_Exercise requirements:_ Below are records that should be duplicated exactly, with no image retained.

Stored data below:

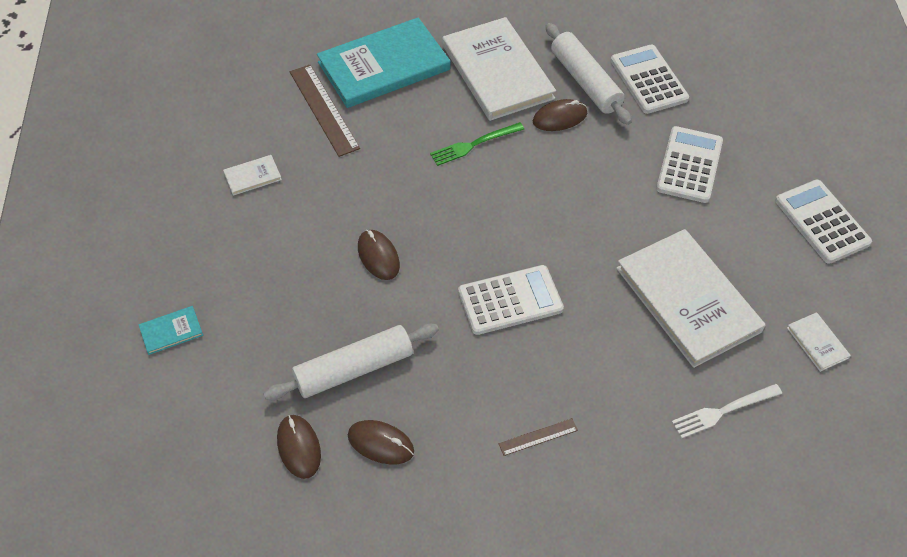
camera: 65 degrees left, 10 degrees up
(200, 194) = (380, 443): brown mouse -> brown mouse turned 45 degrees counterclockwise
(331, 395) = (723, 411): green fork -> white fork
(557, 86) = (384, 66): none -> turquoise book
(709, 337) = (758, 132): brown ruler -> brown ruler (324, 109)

End of Stored data.

_Exercise response:_
camera: 65 degrees left, 10 degrees up
(200, 194) = (380, 443): brown mouse -> brown mouse turned 45 degrees counterclockwise
(331, 395) = (723, 411): green fork -> white fork
(557, 86) = (384, 66): none -> turquoise book
(709, 337) = (758, 132): brown ruler -> brown ruler (324, 109)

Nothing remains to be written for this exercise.